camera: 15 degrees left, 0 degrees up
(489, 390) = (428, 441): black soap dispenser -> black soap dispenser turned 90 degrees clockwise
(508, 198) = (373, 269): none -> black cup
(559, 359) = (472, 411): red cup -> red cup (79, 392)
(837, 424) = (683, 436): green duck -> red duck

#### [Requirement]
Copy the records above exactly, from the first line through the line containing "(559, 359) = (472, 411): red", and include nothing else.

#### [Result of the exercise]
camera: 15 degrees left, 0 degrees up
(489, 390) = (428, 441): black soap dispenser -> black soap dispenser turned 90 degrees clockwise
(508, 198) = (373, 269): none -> black cup
(559, 359) = (472, 411): red cup -> red cup (79, 392)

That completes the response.